Extracted data entries:
※

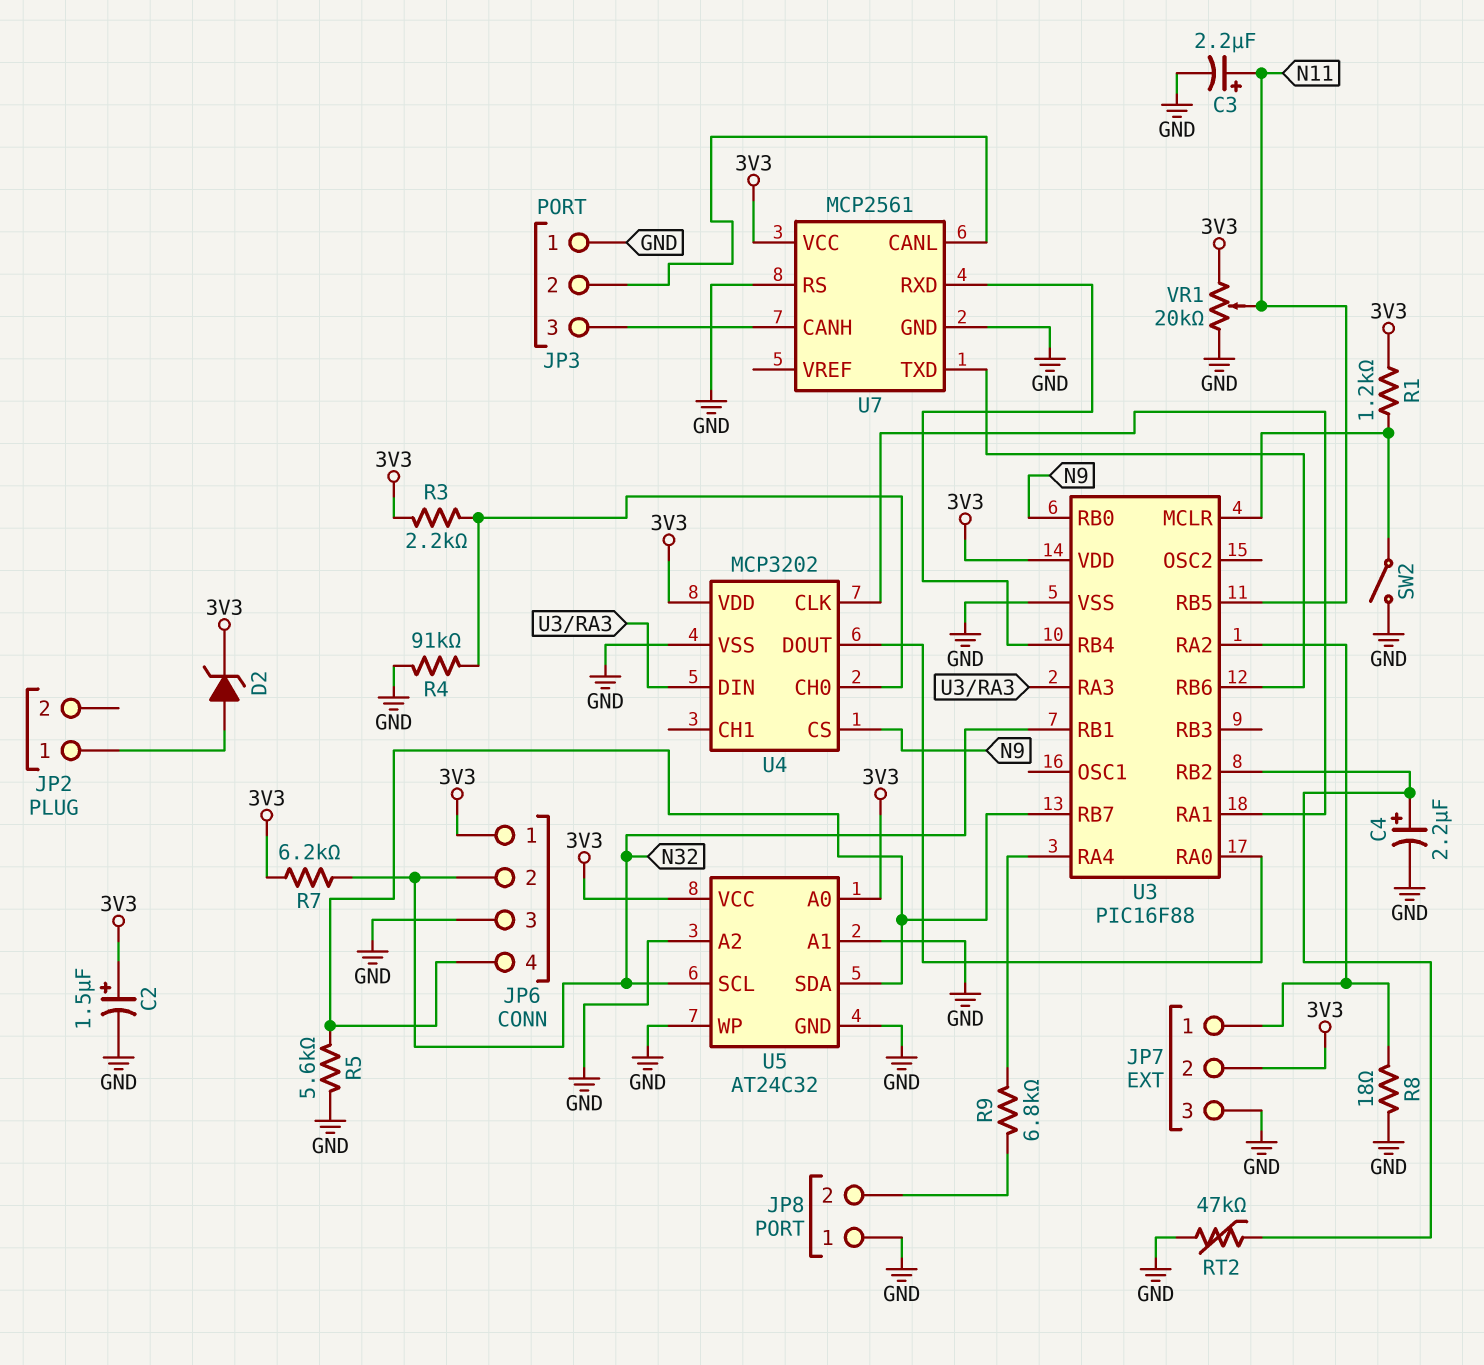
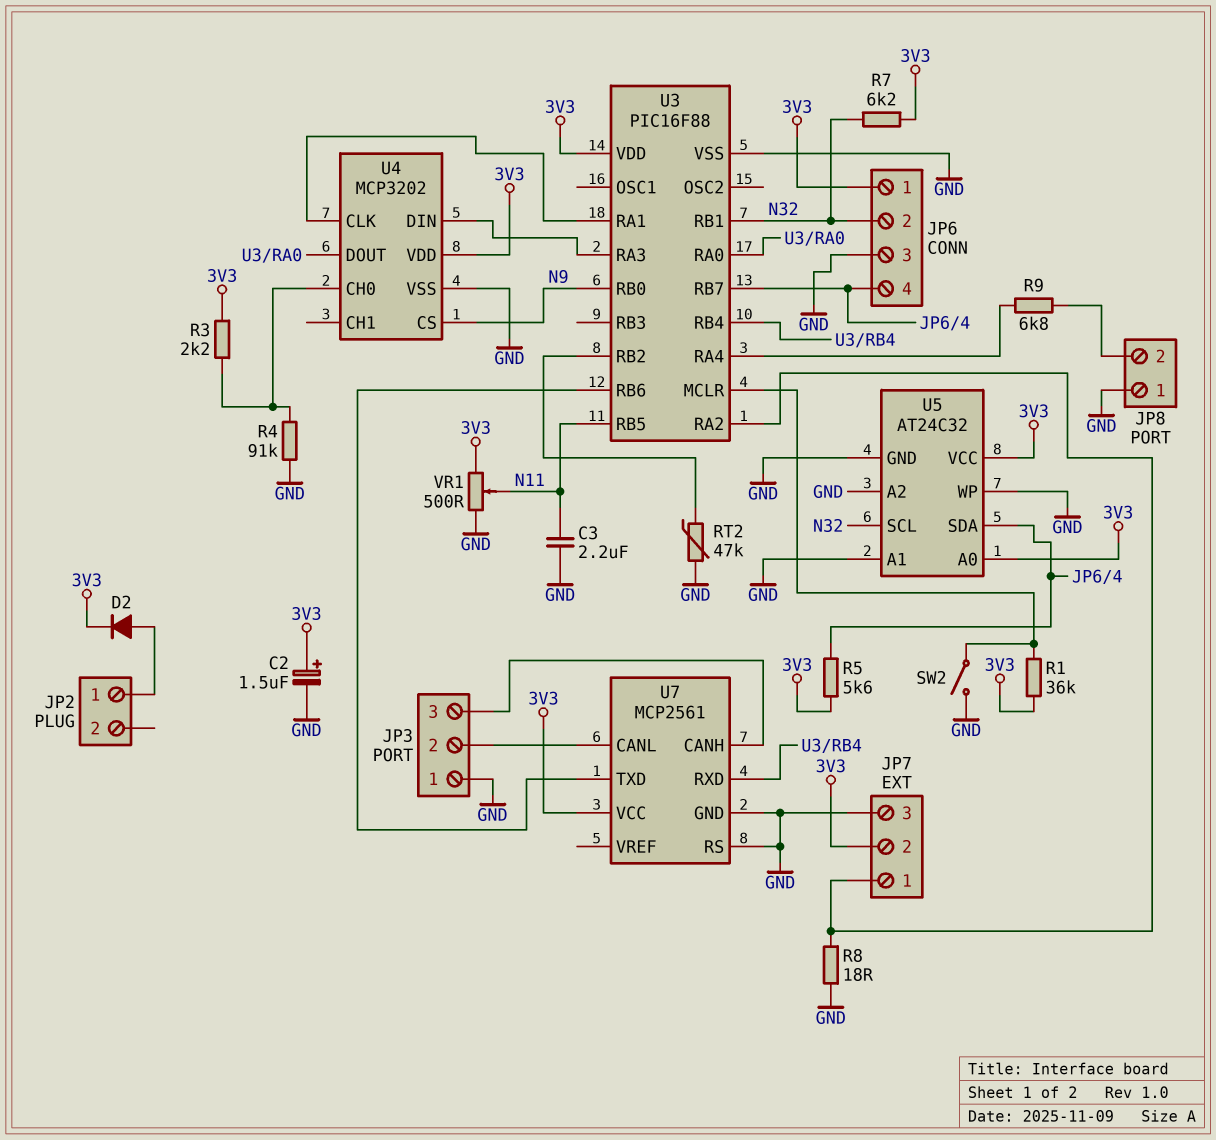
C3: 2.2uF (plus N11, minus GND) -> 2.2uF (GND, N11)
C4: 2.2uF (plus U3/RB2, minus GND) -> none
D2: zener (A JP2/1, K 3V3) -> diode (A JP2/1, K 3V3)
R1: 1.2k (3V3, U3/MCLR) -> 36k (3V3, U3/MCLR)
R5: 5.6k (GND, JP6/4) -> 5.6k (3V3, JP6/4)
VR1: 20k (3V3, GND, wiper N11) -> 500 (3V3, GND, wiper N11)

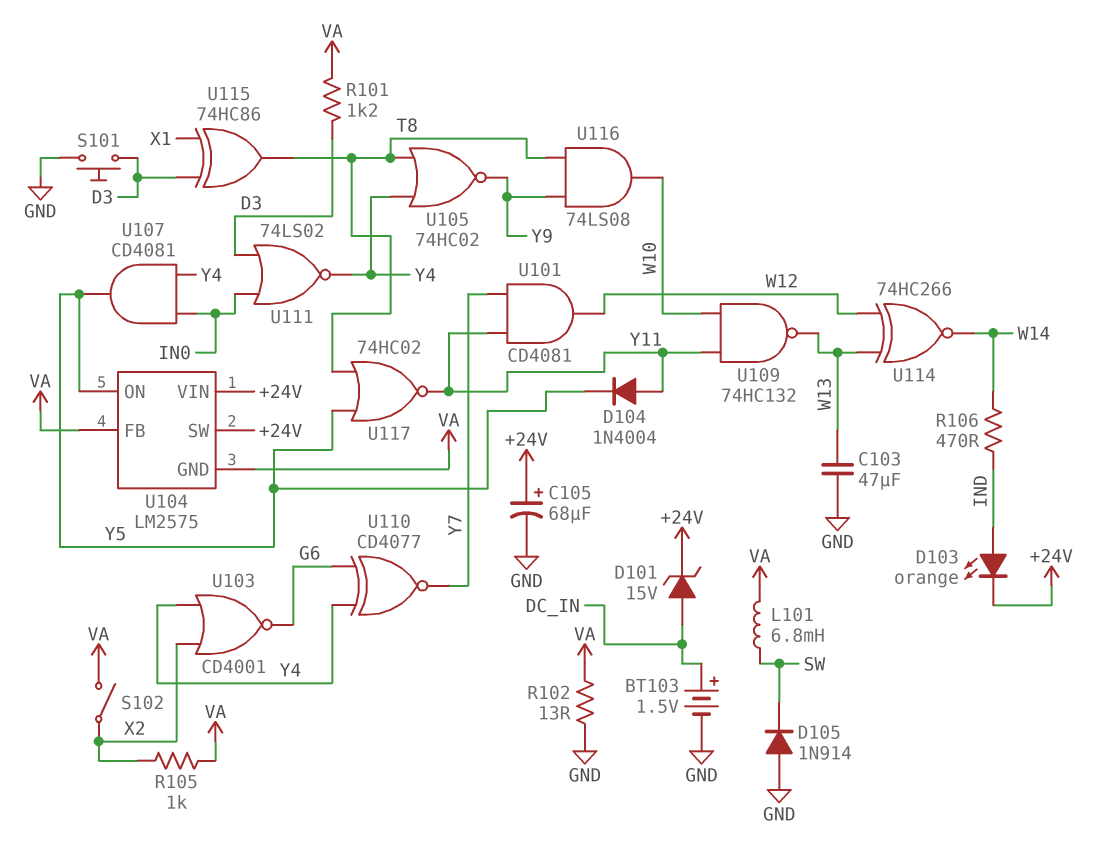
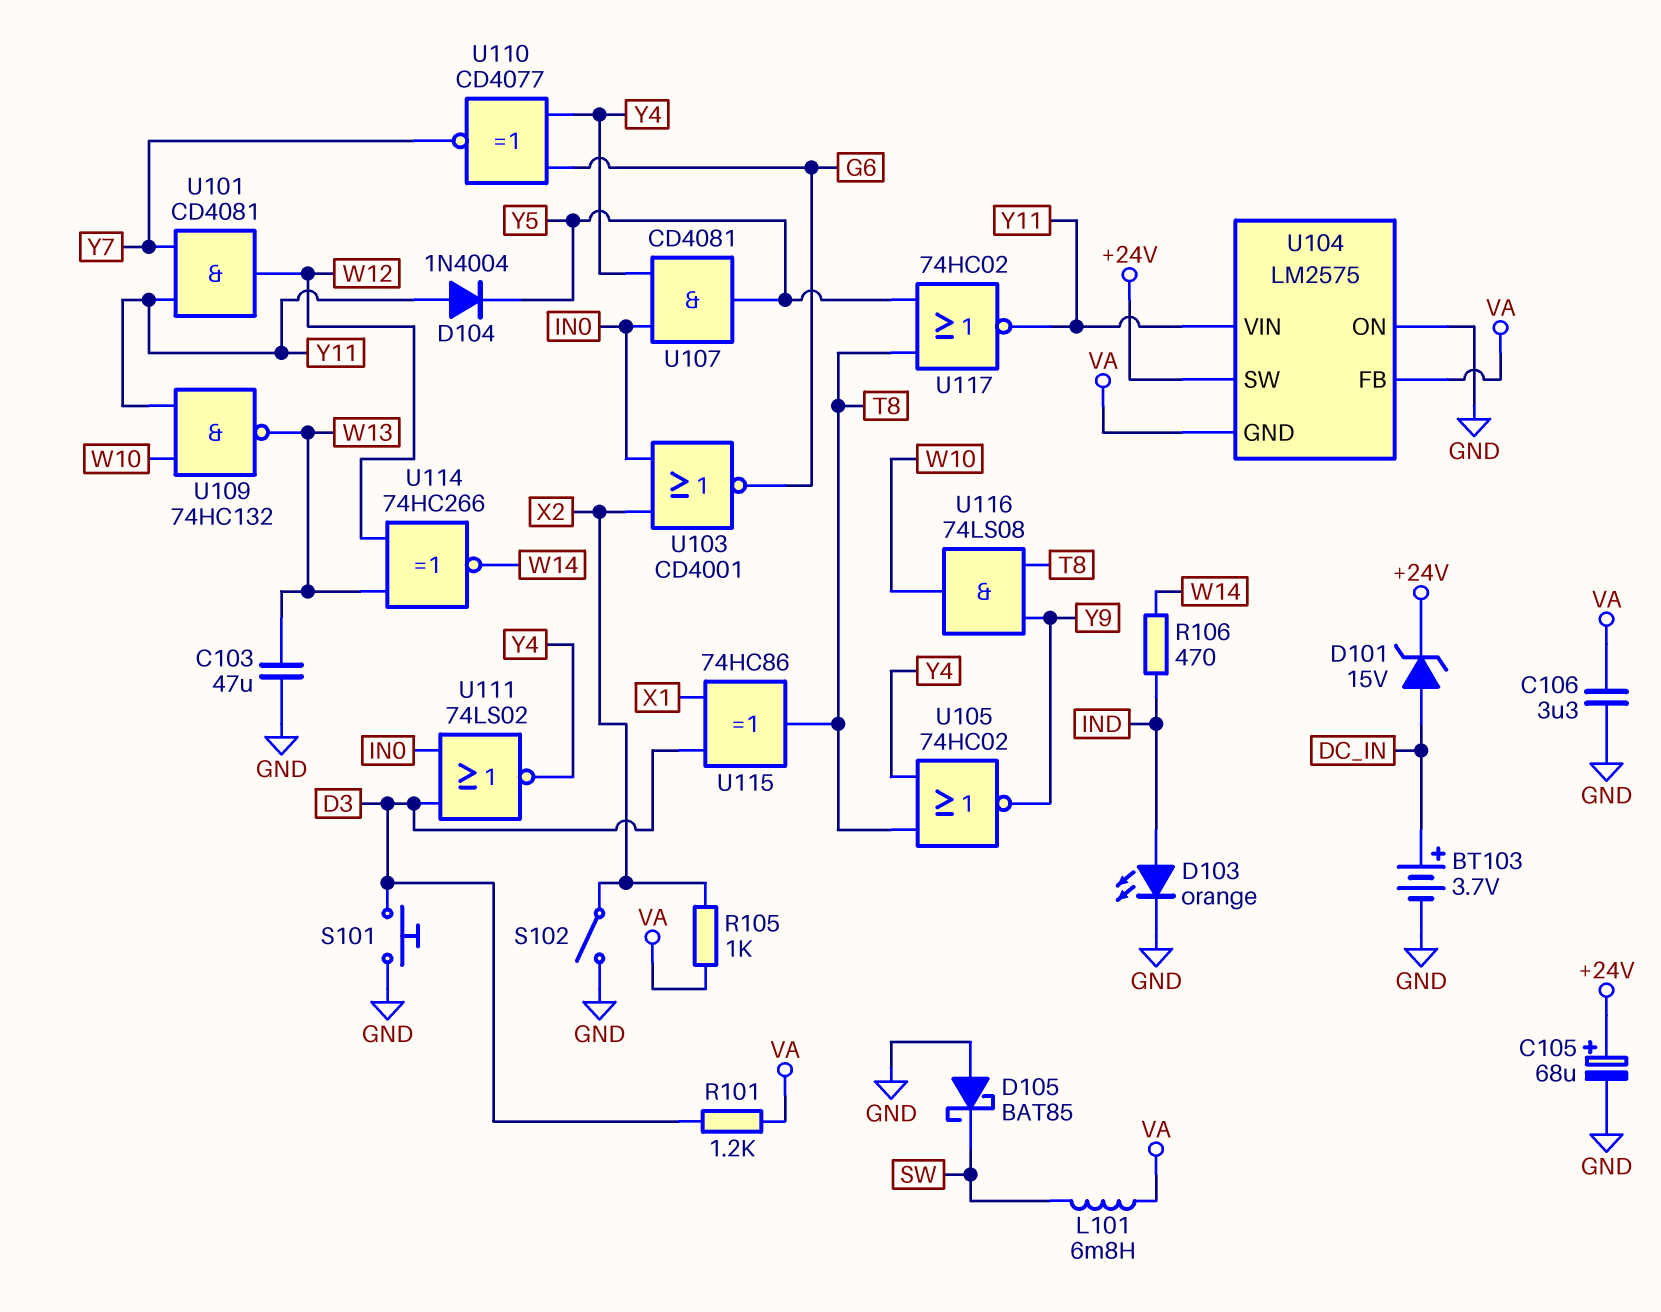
BT103: 1.5V (plus DC_IN, minus GND) -> 3.7V (plus DC_IN, minus GND)
C106: none -> 3.3uF (GND, VA)
D103: LED orange (A IND, K +24V) -> LED orange (A IND, K GND)
D105: diode 1N914 (A GND, K SW) -> schottky BAT85 (A GND, K SW)
R102: 13 (GND, VA) -> none
S102: switch (VA, X2) -> switch (GND, X2)
U103: NOR CD4001 (in X2, in Y4, out G6) -> NOR CD4001 (in IN0, in X2, out G6)
U104 pin ON: Y5 -> GND
U104 pin VIN: +24V -> Y11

※

WHAT TO PRODUCE
Set down exactly the line with "R102: 13 (GND, VA) -> none" and each line after it up to the end of the records, adding nothing.

TASK OUTPUT
R102: 13 (GND, VA) -> none
S102: switch (VA, X2) -> switch (GND, X2)
U103: NOR CD4001 (in X2, in Y4, out G6) -> NOR CD4001 (in IN0, in X2, out G6)
U104 pin ON: Y5 -> GND
U104 pin VIN: +24V -> Y11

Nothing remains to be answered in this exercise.